##### Dataset #####
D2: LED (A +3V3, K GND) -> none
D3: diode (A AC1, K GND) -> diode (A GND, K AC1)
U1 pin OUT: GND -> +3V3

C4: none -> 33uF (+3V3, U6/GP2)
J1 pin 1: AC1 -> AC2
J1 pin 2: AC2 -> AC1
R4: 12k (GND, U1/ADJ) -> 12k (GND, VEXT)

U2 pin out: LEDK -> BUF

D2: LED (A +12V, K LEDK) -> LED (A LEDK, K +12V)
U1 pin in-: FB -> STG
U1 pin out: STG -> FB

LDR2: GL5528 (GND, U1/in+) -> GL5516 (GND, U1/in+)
#####
Say, as a number only, how many lines of the data contain "LEDK".

_Written response_
2